> **PROBLEM**
In the entries that follow, find the line containing "(460, 418) = (394, 305): none" and the line containing "(812, 526) = (324, 364): blue", then retype exactly the lines from the first through the second, pictures excluded.

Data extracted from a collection
◆ ◆ ◆
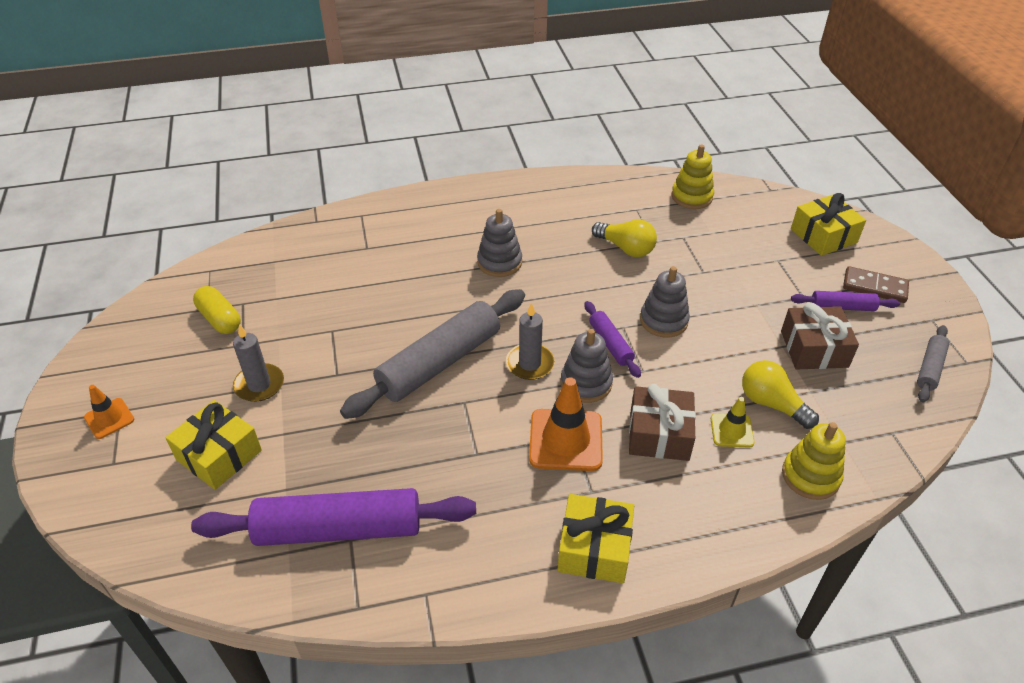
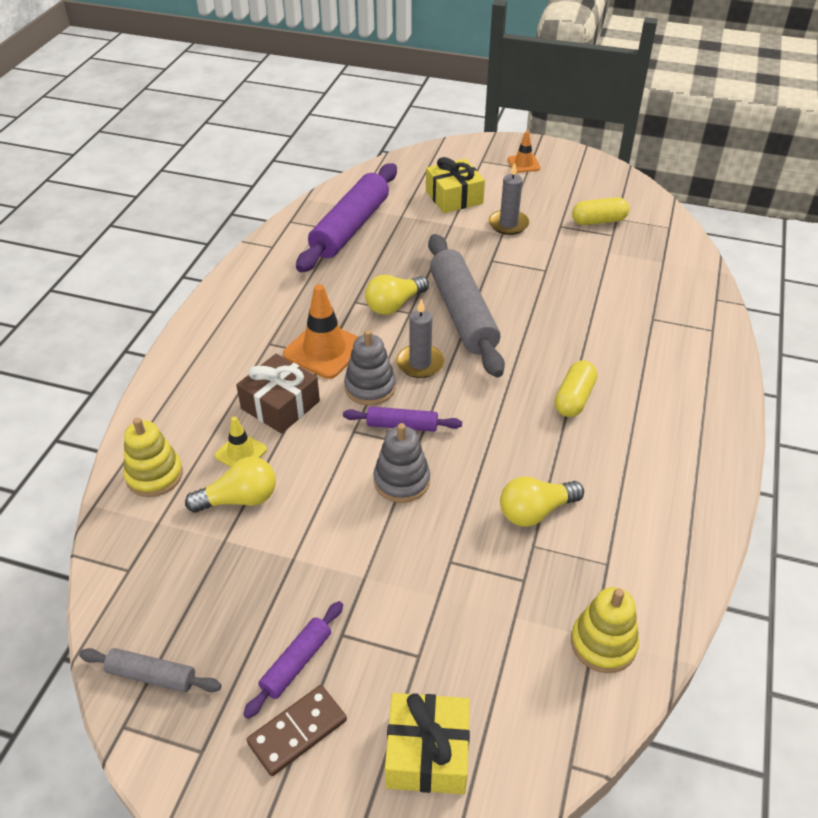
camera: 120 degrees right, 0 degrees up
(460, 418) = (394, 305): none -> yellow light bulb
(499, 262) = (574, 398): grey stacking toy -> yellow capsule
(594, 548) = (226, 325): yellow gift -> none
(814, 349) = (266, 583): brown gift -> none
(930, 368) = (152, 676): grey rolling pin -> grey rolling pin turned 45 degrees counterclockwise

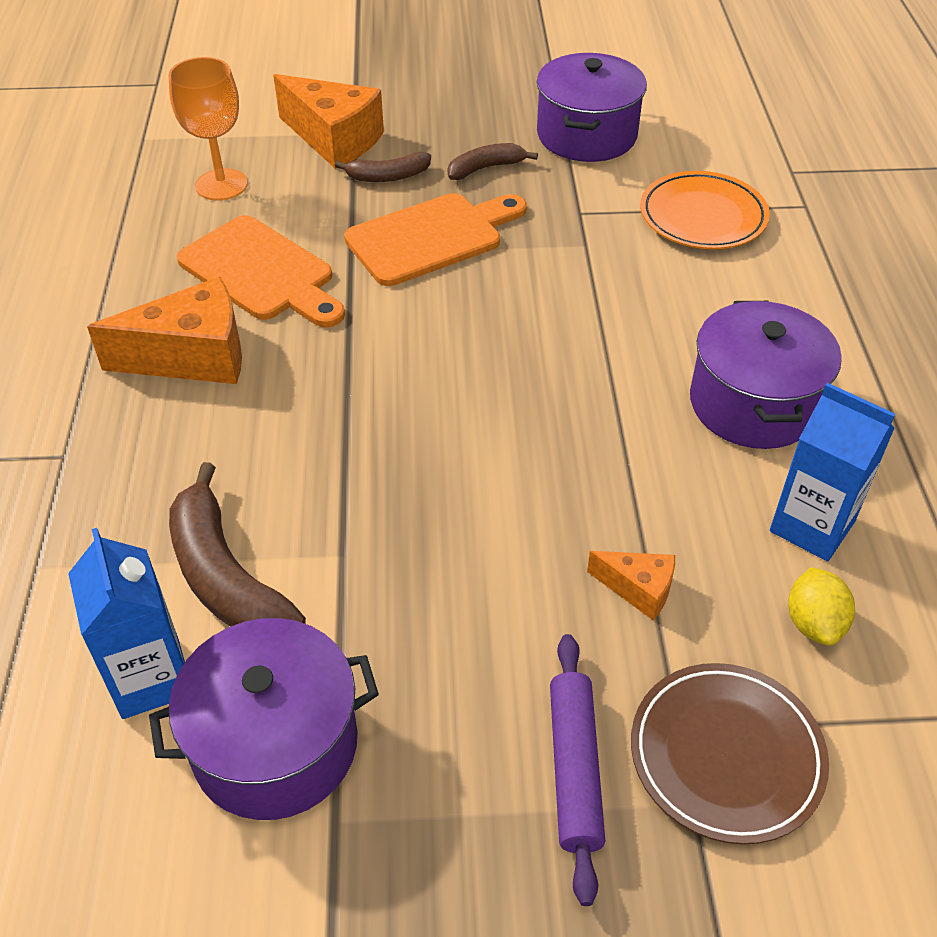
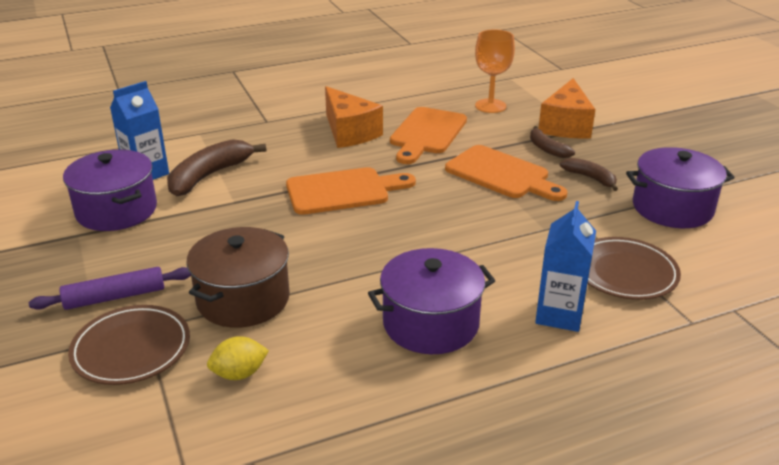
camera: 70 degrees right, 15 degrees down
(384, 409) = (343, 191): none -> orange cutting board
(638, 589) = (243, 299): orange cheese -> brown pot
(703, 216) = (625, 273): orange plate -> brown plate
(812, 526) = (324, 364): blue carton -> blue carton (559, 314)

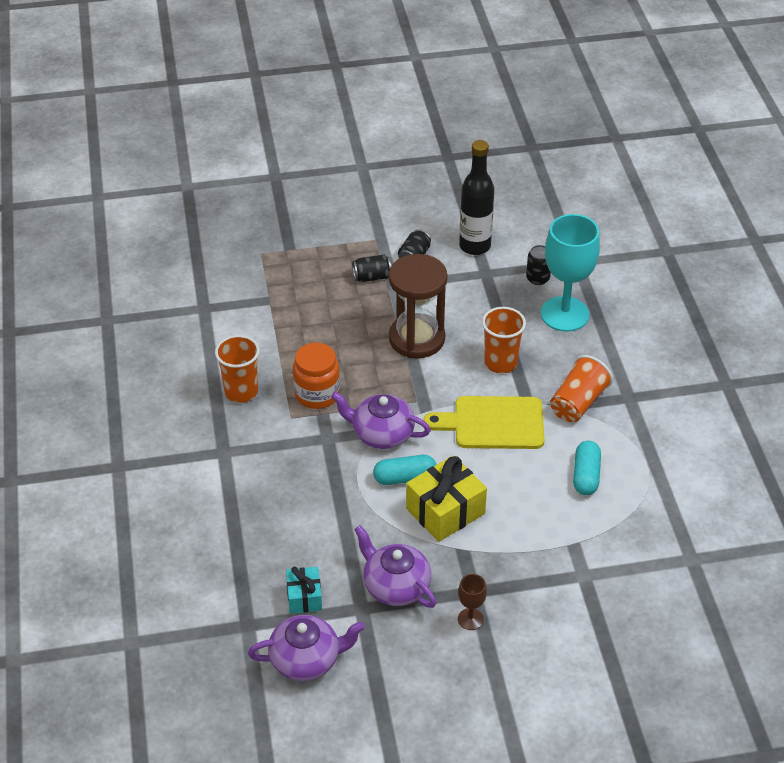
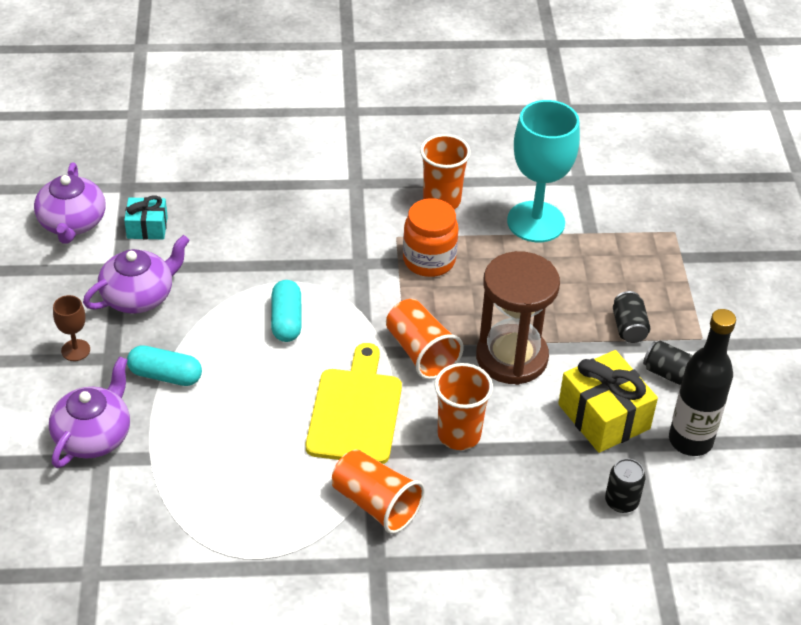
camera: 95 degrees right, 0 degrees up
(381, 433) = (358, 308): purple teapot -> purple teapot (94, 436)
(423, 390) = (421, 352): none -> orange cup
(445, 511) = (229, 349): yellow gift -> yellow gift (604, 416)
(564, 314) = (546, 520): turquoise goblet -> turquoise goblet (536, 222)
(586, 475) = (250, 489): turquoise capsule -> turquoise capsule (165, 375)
◆ ◆ ◆
> **COMPLETED TASK**
(460, 418) = (394, 305): none -> yellow light bulb
(499, 262) = (574, 398): grey stacking toy -> yellow capsule
(594, 548) = (226, 325): yellow gift -> none
(814, 349) = (266, 583): brown gift -> none
(930, 368) = (152, 676): grey rolling pin -> grey rolling pin turned 45 degrees counterclockwise

camera: 70 degrees right, 15 degrees down
(384, 409) = (343, 191): none -> orange cutting board
(638, 589) = (243, 299): orange cheese -> brown pot
(703, 216) = (625, 273): orange plate -> brown plate
(812, 526) = (324, 364): blue carton -> blue carton (559, 314)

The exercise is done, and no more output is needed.